◆ **Data provided**:
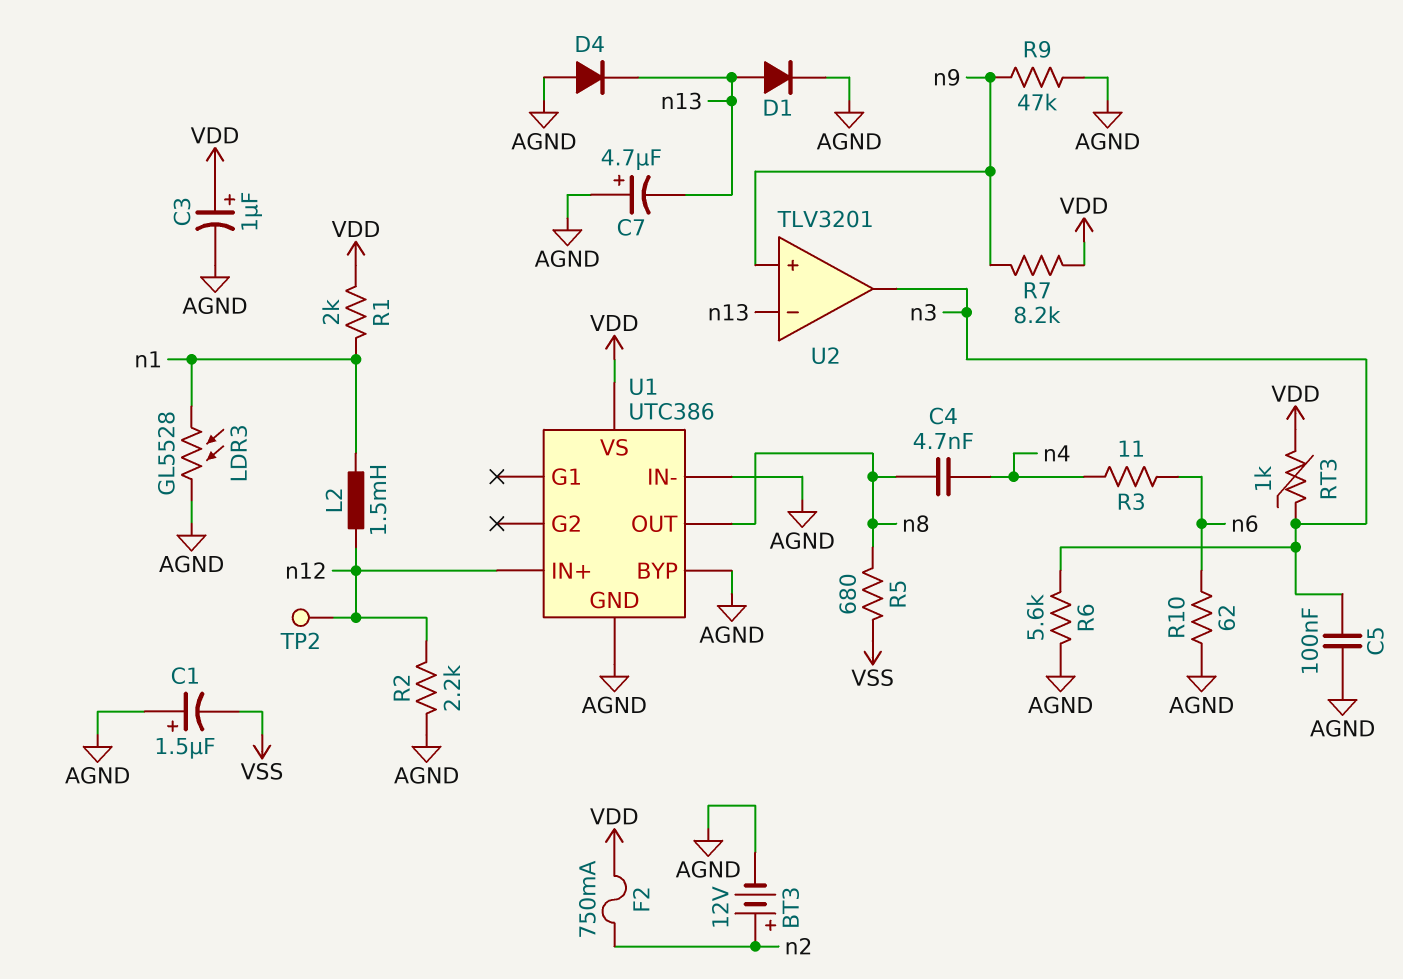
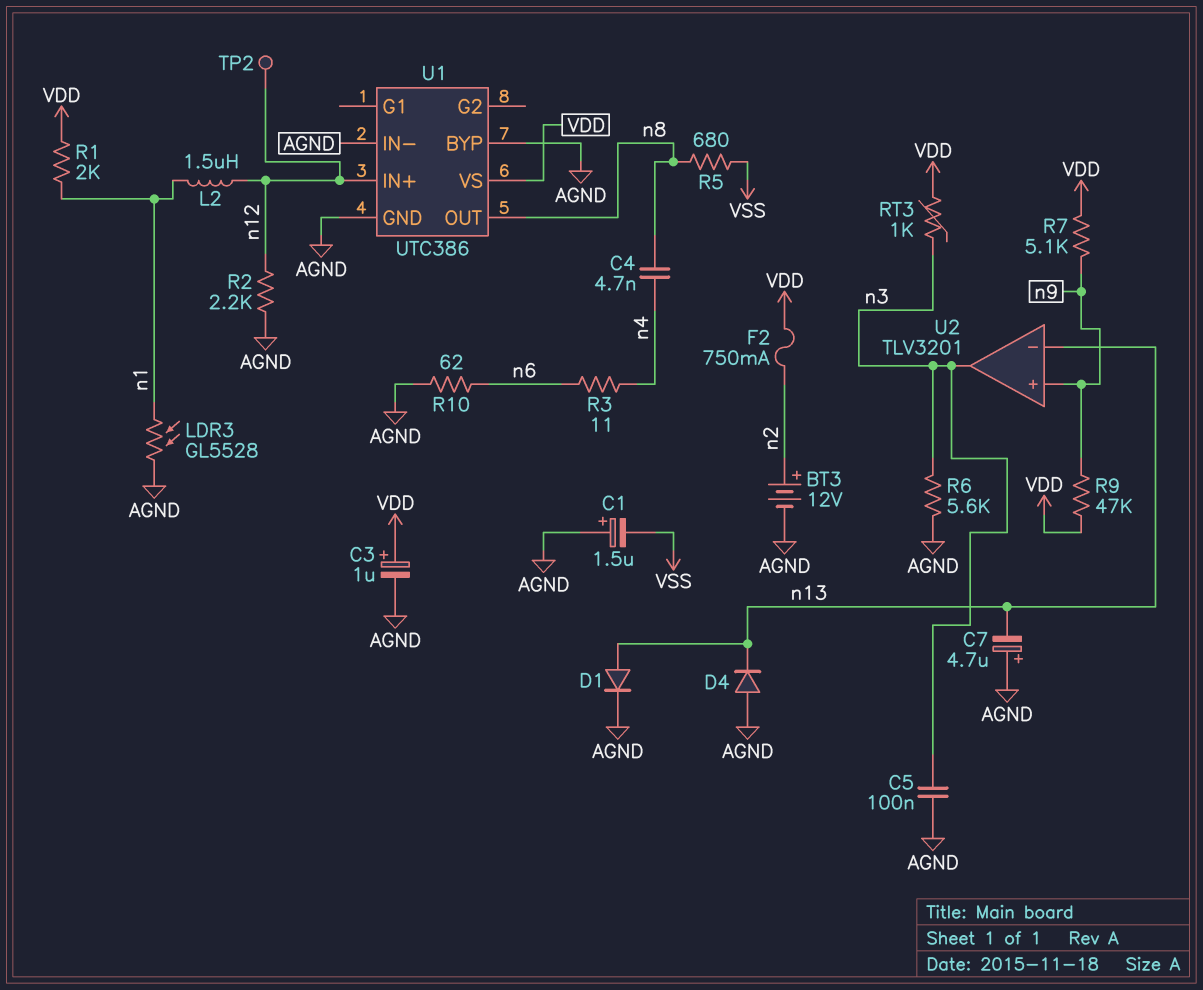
L2: 1.5mH (n1, n12) -> 1.5uH (n1, n12)
R7: 8.2k (VDD, n9) -> 5.1k (VDD, n9)
R9: 47k (AGND, n9) -> 47k (VDD, n9)

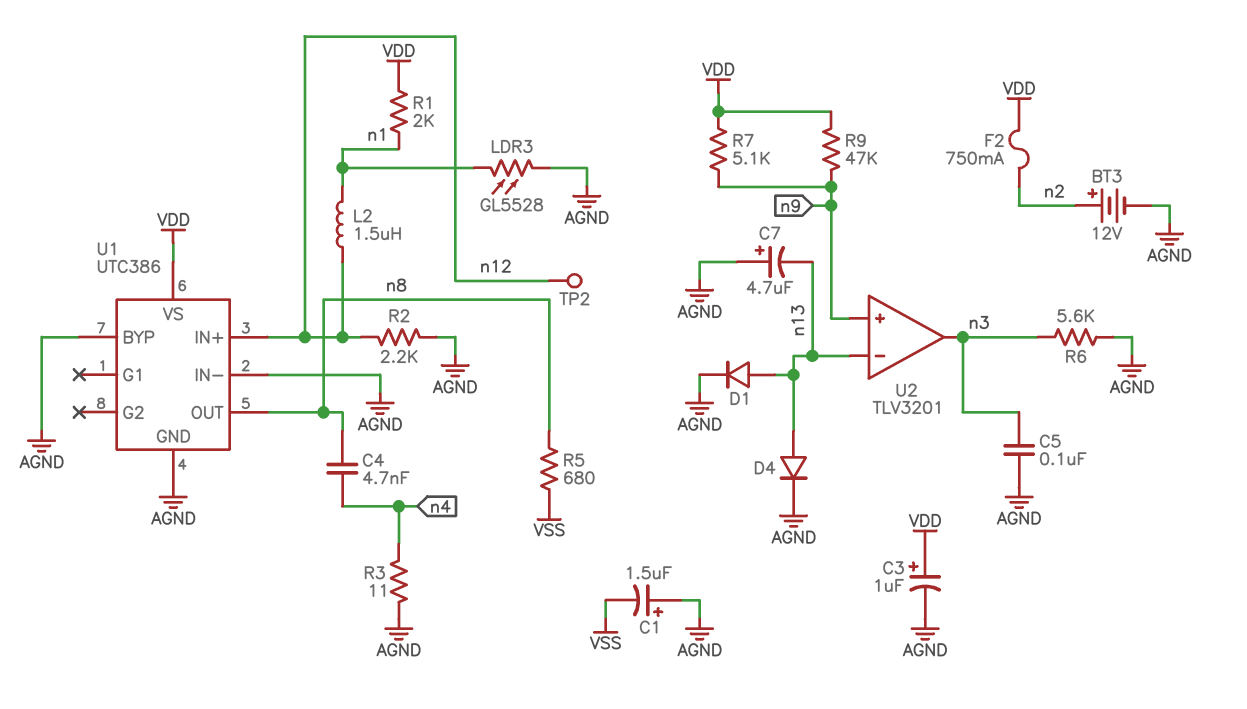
D4: diode (A AGND, K n13) -> diode (A n13, K AGND)
R3: 11 (n4, n6) -> 11 (AGND, n4)
R10: 62 (AGND, n6) -> none
RT3: 1k (VDD, n3) -> none

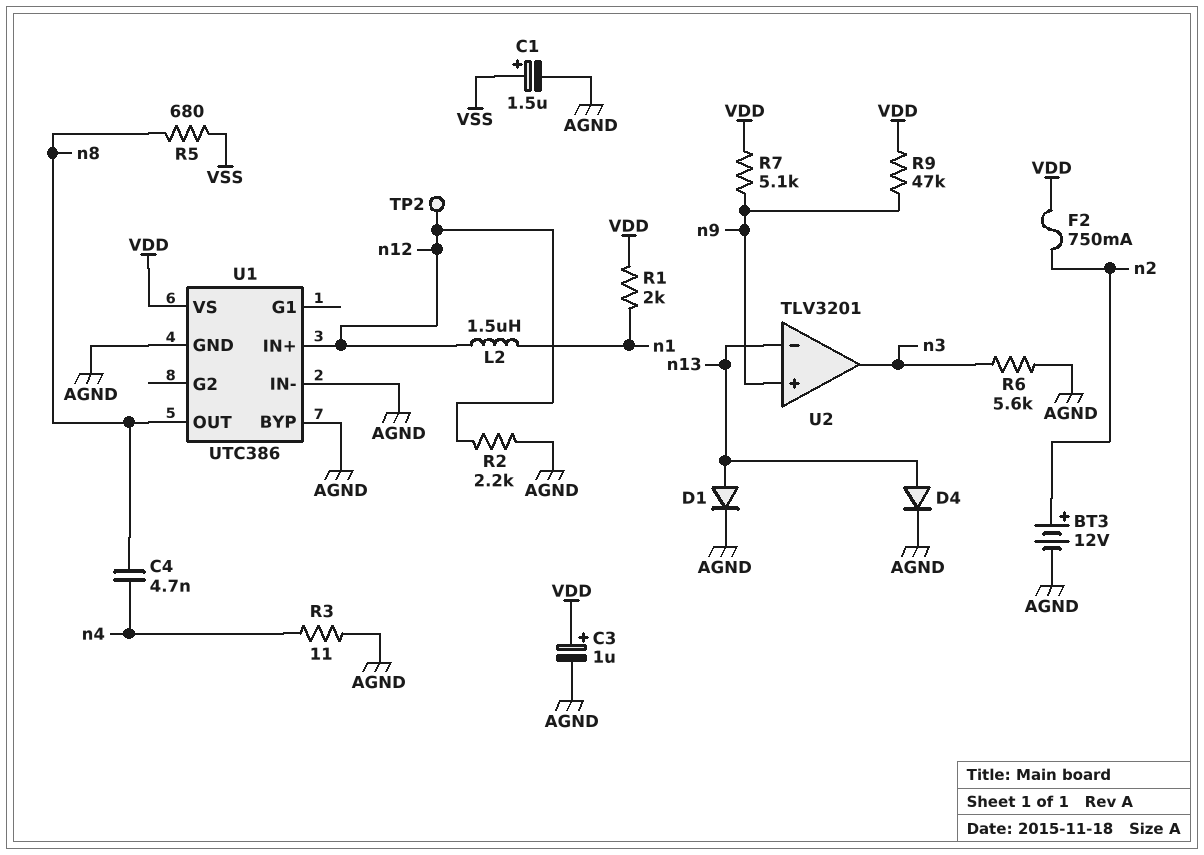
C1: 1.5uF (plus AGND, minus VSS) -> 1.5uF (plus VSS, minus AGND)
C5: 100nF (AGND, n3) -> none
C7: 4.7uF (plus AGND, minus n13) -> none
LDR3: GL5528 (AGND, n1) -> none

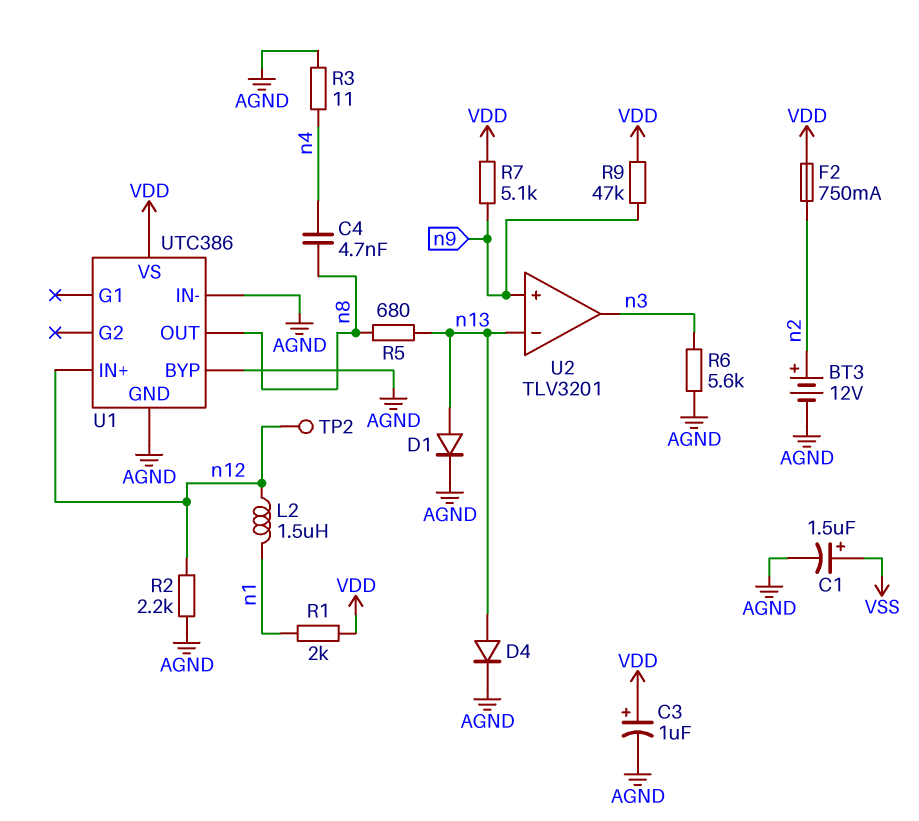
R5: 680 (VSS, n8) -> 680 (n8, n13)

◆ **Your assignment**: Whenever the word "plus" shows up in a line of the entries, list that line.

◆ **Response to this task**:
C1: 1.5uF (plus AGND, minus VSS) -> 1.5uF (plus VSS, minus AGND)
C7: 4.7uF (plus AGND, minus n13) -> none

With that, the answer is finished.